[Records drawn from a dataset]

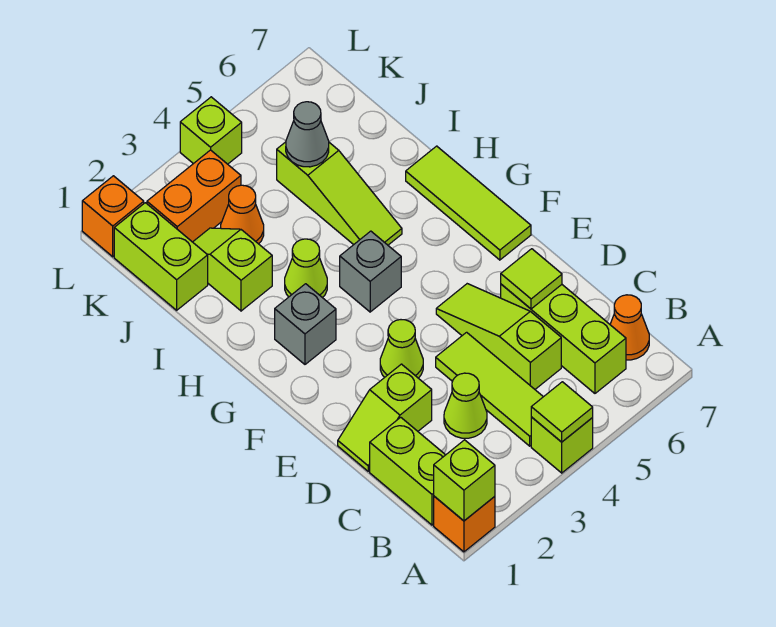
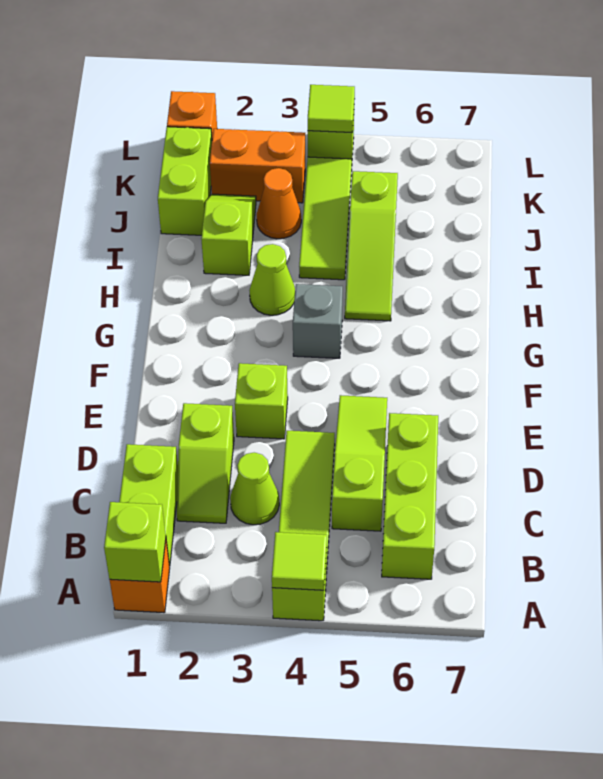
orange cone B7 level 1 -> none
lime slope D1:D2 level 1 top 2 -> lime slope C2:D2 level 1 top D
lime tile D6 level 2 -> lime tile L4 level 2
lime cone E3 level 1 -> lime brick E3 level 1
lime tile F7:H7 level 1 -> lime tile I4:K4 level 1
grey brick G2 level 1 -> none
grey cone J5 level 2 -> none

→ What is needed:
Copy the data in full. No pictures belong in the copy.

→ Result for this exercise:
orange cone B7 level 1 -> none
lime slope D1:D2 level 1 top 2 -> lime slope C2:D2 level 1 top D
lime tile D6 level 2 -> lime tile L4 level 2
lime cone E3 level 1 -> lime brick E3 level 1
lime tile F7:H7 level 1 -> lime tile I4:K4 level 1
grey brick G2 level 1 -> none
grey cone J5 level 2 -> none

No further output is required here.